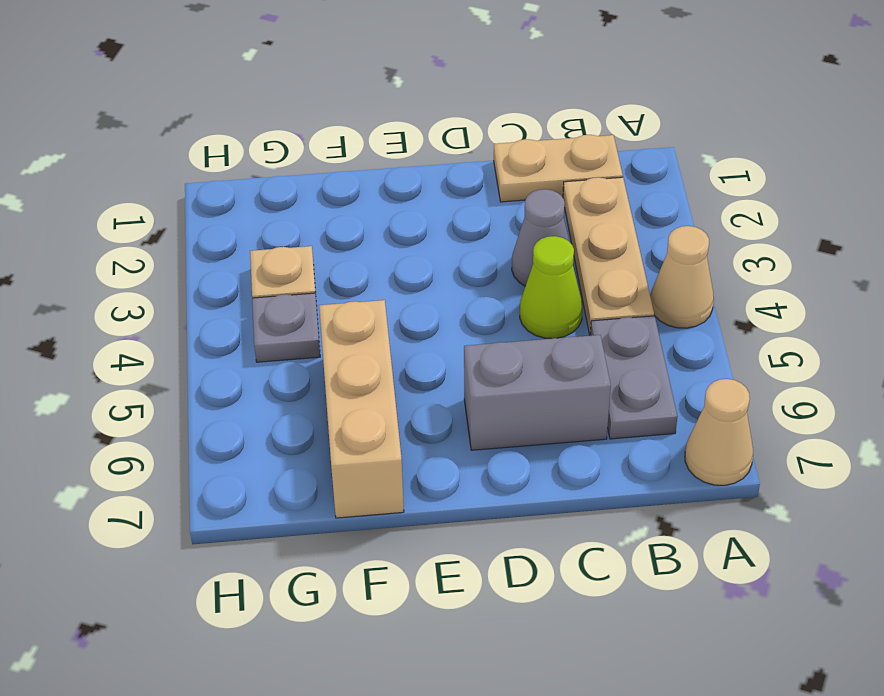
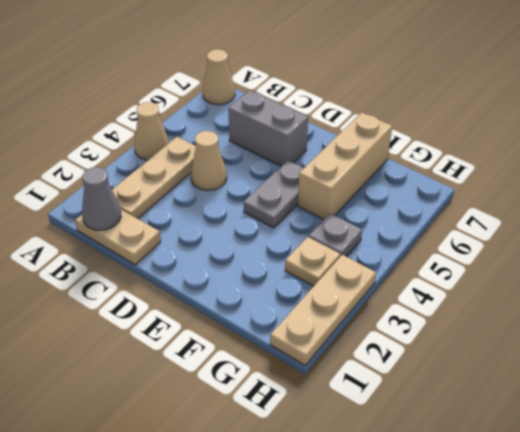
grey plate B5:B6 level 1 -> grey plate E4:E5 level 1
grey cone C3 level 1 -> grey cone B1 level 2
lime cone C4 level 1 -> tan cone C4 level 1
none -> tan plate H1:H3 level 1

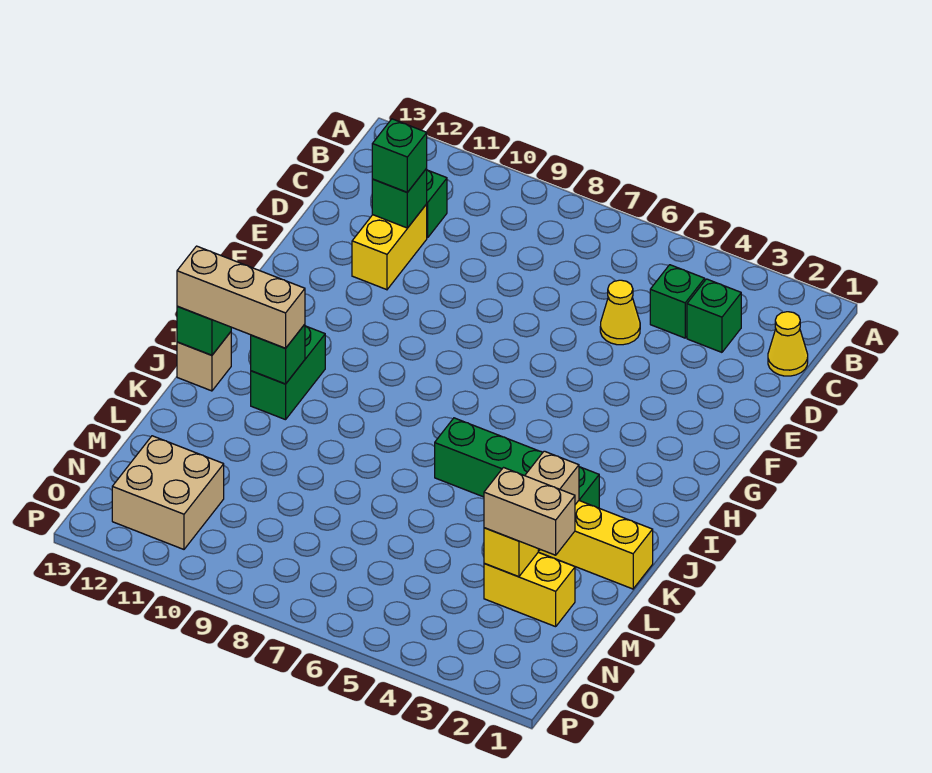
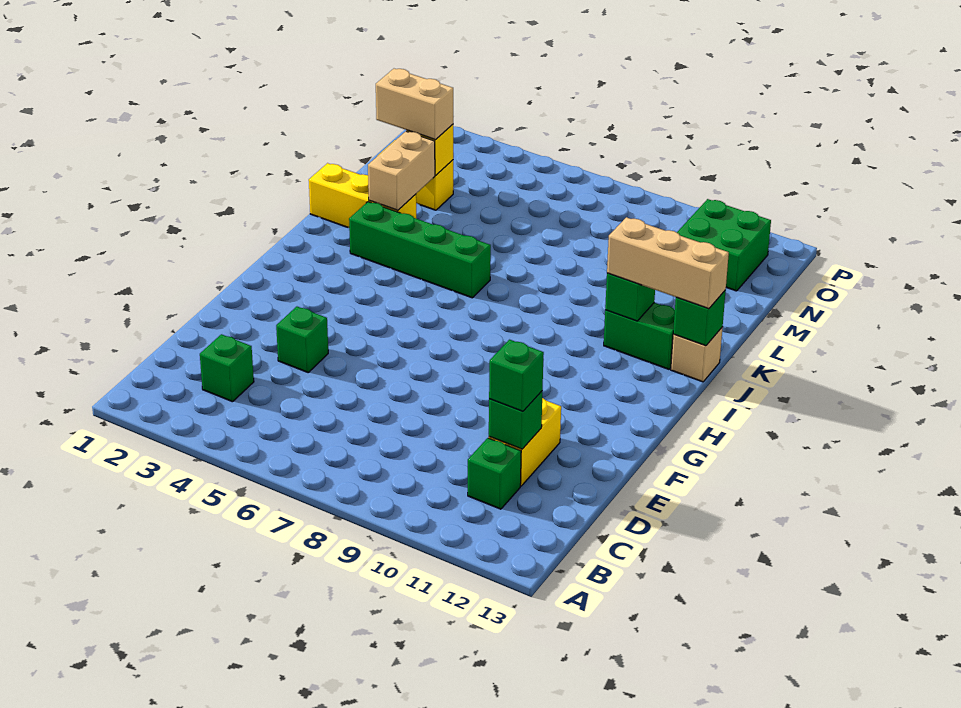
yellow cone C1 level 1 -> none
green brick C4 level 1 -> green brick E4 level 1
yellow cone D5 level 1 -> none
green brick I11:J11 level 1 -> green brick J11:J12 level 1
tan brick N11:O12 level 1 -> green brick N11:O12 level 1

__________________________________________________

* What you are asked to do
Of the lines in the listing above, count those containing the word "yellow", and state the count alone.

* Output for this exercise
2